[Data shown]
# # # #
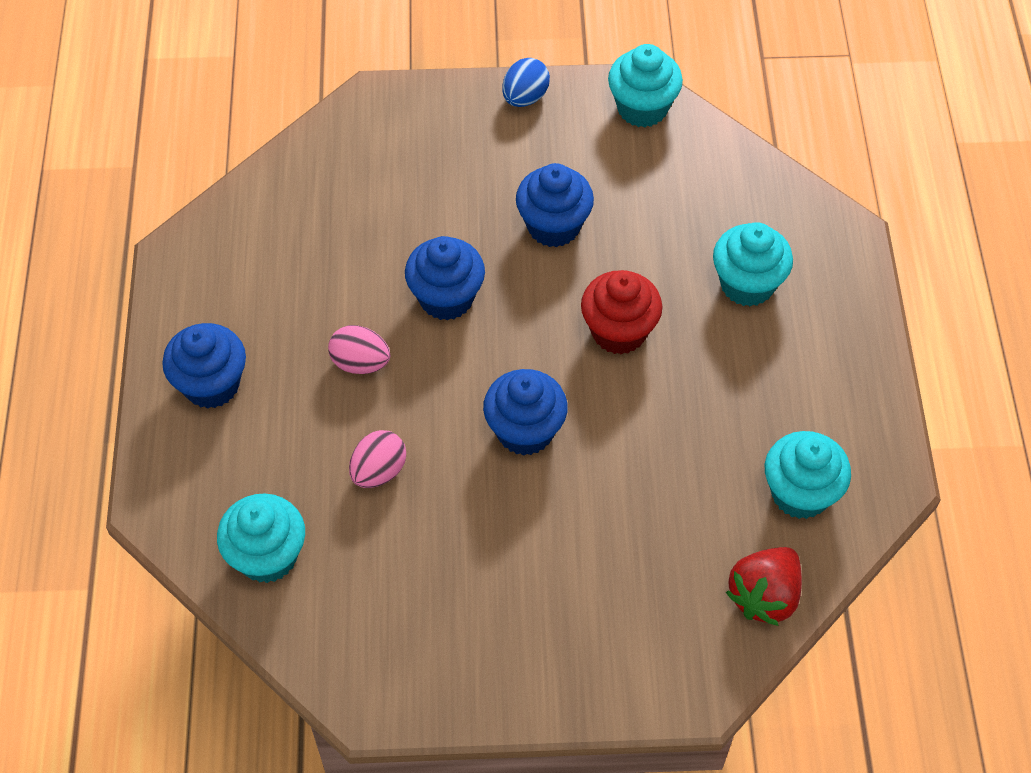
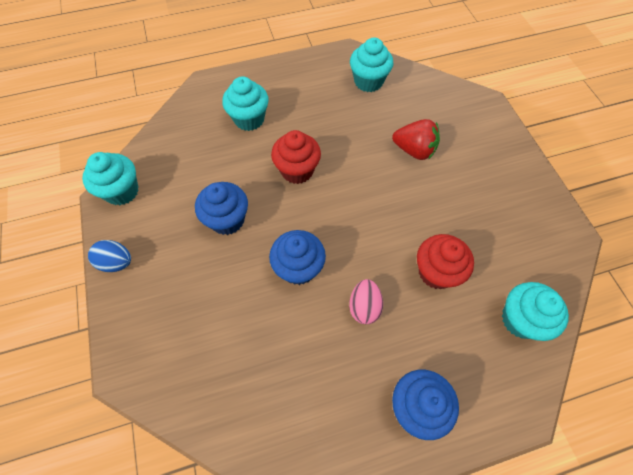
camera: 105 degrees left, 5 degrees up
(378, 471) = (436, 272): pink egg -> red cupcake
(525, 431) = (378, 201): blue cupcake -> none
(764, 596) = (427, 87): red strawberry -> red strawberry (414, 150)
# # # #
[Your task] I would like the data copied exactly as it stands, with no pictures included.

[Result of the task]
camera: 105 degrees left, 5 degrees up
(378, 471) = (436, 272): pink egg -> red cupcake
(525, 431) = (378, 201): blue cupcake -> none
(764, 596) = (427, 87): red strawberry -> red strawberry (414, 150)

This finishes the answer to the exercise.